Work instructions>
Reproduce, exactly, the lines of the material below from the line containing "The camera went 10" through the line containing "The white bell moved from 604 224 to 371 199.", with both end lines included and nothing else.

Extracted data>
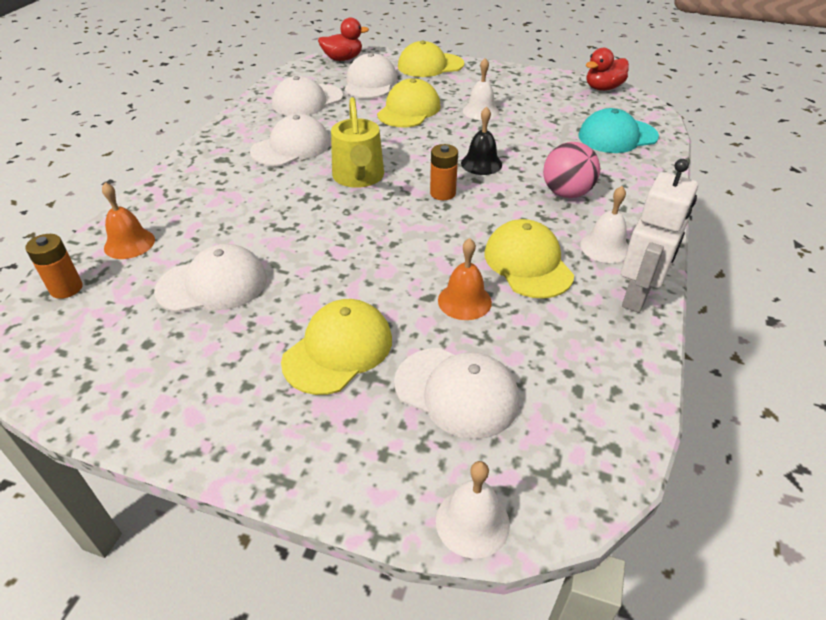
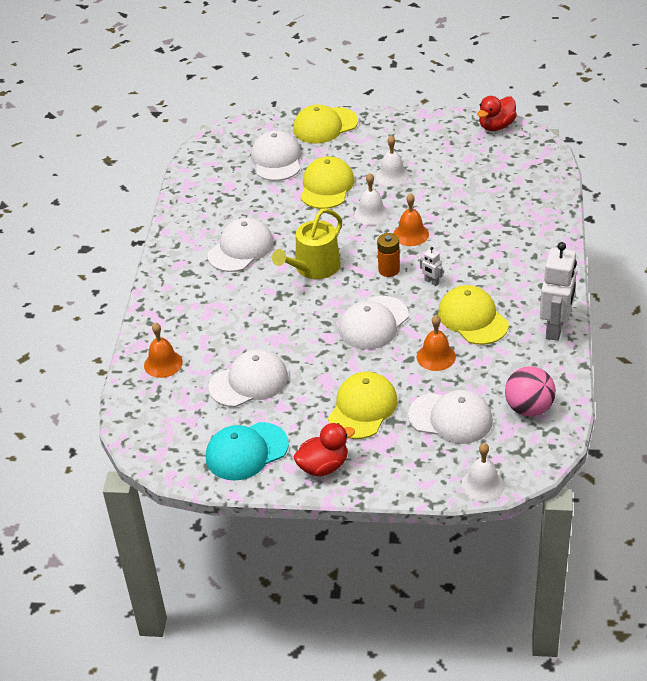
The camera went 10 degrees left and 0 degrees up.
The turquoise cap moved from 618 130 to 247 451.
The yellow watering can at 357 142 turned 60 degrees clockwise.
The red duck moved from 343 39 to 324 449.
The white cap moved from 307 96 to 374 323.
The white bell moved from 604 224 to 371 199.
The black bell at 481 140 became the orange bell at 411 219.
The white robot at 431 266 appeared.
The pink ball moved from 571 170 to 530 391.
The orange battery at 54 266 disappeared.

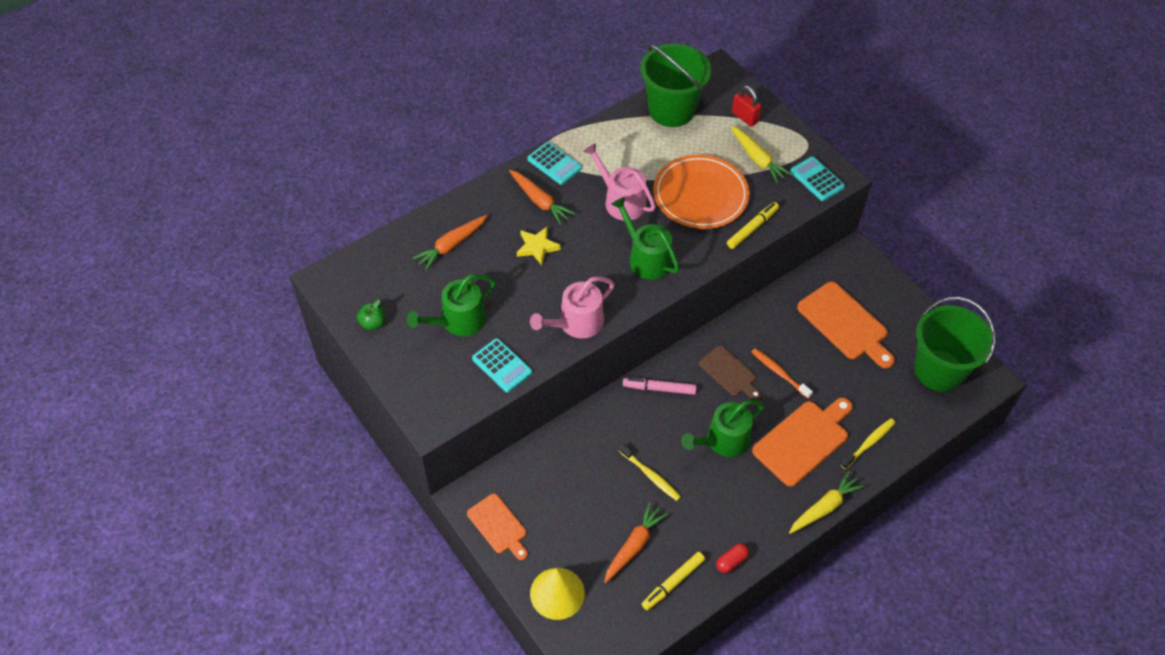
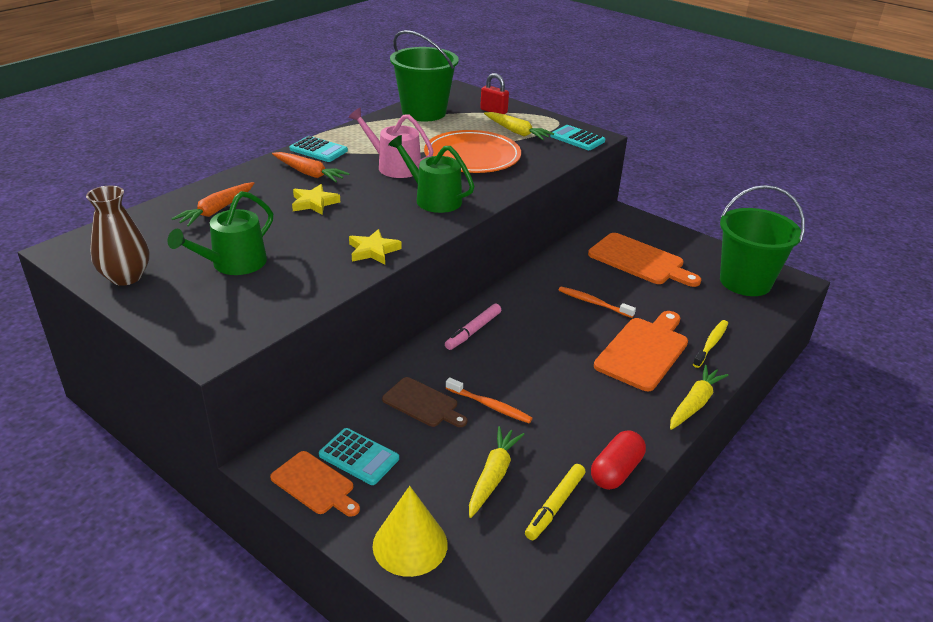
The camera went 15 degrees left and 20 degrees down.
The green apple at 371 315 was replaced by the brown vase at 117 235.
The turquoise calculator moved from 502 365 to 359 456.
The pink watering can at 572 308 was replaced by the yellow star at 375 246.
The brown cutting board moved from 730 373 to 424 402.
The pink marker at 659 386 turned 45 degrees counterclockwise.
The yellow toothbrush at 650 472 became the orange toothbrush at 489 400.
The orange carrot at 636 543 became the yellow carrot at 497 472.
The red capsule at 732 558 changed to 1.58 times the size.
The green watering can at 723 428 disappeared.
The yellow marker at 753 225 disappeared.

...

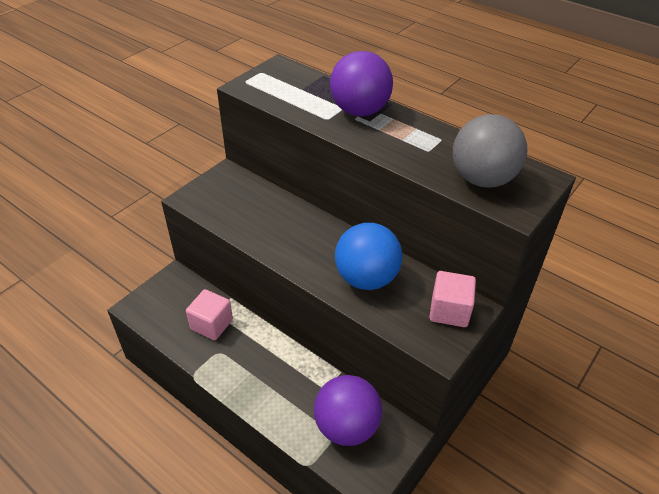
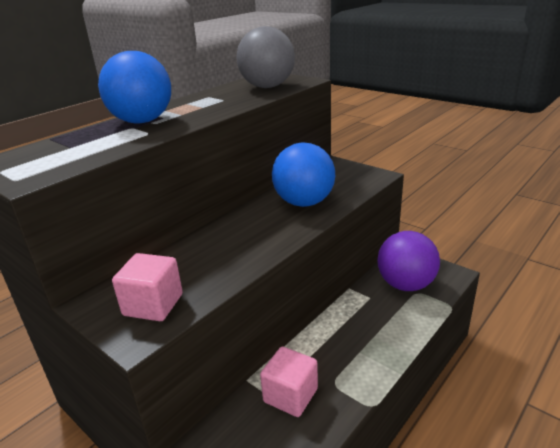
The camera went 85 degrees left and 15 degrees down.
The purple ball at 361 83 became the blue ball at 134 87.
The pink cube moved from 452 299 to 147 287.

Task response>
The camera went 10 degrees left and 0 degrees up.
The turquoise cap moved from 618 130 to 247 451.
The yellow watering can at 357 142 turned 60 degrees clockwise.
The red duck moved from 343 39 to 324 449.
The white cap moved from 307 96 to 374 323.
The white bell moved from 604 224 to 371 199.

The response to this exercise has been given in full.